PROVIDED MATERIAL:
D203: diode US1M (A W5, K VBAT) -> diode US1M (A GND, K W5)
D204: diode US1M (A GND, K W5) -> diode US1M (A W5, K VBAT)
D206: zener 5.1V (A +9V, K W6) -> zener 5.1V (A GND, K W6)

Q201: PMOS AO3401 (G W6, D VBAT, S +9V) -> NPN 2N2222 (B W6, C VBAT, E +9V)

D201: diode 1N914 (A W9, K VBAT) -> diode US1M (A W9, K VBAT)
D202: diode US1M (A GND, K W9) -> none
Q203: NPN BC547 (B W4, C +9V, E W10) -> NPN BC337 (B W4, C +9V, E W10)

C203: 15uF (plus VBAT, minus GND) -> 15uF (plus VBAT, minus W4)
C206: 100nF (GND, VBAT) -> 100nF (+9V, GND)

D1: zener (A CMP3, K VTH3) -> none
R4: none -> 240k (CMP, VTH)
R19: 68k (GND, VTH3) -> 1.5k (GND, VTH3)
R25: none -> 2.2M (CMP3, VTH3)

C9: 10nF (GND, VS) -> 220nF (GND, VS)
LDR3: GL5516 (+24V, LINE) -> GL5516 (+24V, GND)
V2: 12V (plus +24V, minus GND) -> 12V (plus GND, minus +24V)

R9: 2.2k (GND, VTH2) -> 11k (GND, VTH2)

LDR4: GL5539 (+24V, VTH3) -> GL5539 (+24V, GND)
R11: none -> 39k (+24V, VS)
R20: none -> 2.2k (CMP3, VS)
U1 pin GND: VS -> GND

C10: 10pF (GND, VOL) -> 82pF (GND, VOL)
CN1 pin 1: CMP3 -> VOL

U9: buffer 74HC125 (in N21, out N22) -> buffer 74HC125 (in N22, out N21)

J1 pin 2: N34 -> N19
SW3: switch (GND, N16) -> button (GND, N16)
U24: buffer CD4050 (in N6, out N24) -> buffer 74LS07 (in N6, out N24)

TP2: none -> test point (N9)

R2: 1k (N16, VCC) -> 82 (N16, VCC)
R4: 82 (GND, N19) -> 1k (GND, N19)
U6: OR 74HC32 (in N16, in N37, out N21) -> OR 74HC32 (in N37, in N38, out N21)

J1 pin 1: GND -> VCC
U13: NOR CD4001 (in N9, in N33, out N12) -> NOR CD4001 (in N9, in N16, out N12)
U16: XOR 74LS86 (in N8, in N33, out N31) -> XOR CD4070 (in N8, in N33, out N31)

WORK REQUEST:
Your task is to repeat each line of the material exactly.

RESULT:
D203: diode US1M (A W5, K VBAT) -> diode US1M (A GND, K W5)
D204: diode US1M (A GND, K W5) -> diode US1M (A W5, K VBAT)
D206: zener 5.1V (A +9V, K W6) -> zener 5.1V (A GND, K W6)

Q201: PMOS AO3401 (G W6, D VBAT, S +9V) -> NPN 2N2222 (B W6, C VBAT, E +9V)

D201: diode 1N914 (A W9, K VBAT) -> diode US1M (A W9, K VBAT)
D202: diode US1M (A GND, K W9) -> none
Q203: NPN BC547 (B W4, C +9V, E W10) -> NPN BC337 (B W4, C +9V, E W10)

C203: 15uF (plus VBAT, minus GND) -> 15uF (plus VBAT, minus W4)
C206: 100nF (GND, VBAT) -> 100nF (+9V, GND)

D1: zener (A CMP3, K VTH3) -> none
R4: none -> 240k (CMP, VTH)
R19: 68k (GND, VTH3) -> 1.5k (GND, VTH3)
R25: none -> 2.2M (CMP3, VTH3)

C9: 10nF (GND, VS) -> 220nF (GND, VS)
LDR3: GL5516 (+24V, LINE) -> GL5516 (+24V, GND)
V2: 12V (plus +24V, minus GND) -> 12V (plus GND, minus +24V)

R9: 2.2k (GND, VTH2) -> 11k (GND, VTH2)

LDR4: GL5539 (+24V, VTH3) -> GL5539 (+24V, GND)
R11: none -> 39k (+24V, VS)
R20: none -> 2.2k (CMP3, VS)
U1 pin GND: VS -> GND

C10: 10pF (GND, VOL) -> 82pF (GND, VOL)
CN1 pin 1: CMP3 -> VOL

U9: buffer 74HC125 (in N21, out N22) -> buffer 74HC125 (in N22, out N21)

J1 pin 2: N34 -> N19
SW3: switch (GND, N16) -> button (GND, N16)
U24: buffer CD4050 (in N6, out N24) -> buffer 74LS07 (in N6, out N24)

TP2: none -> test point (N9)

R2: 1k (N16, VCC) -> 82 (N16, VCC)
R4: 82 (GND, N19) -> 1k (GND, N19)
U6: OR 74HC32 (in N16, in N37, out N21) -> OR 74HC32 (in N37, in N38, out N21)

J1 pin 1: GND -> VCC
U13: NOR CD4001 (in N9, in N33, out N12) -> NOR CD4001 (in N9, in N16, out N12)
U16: XOR 74LS86 (in N8, in N33, out N31) -> XOR CD4070 (in N8, in N33, out N31)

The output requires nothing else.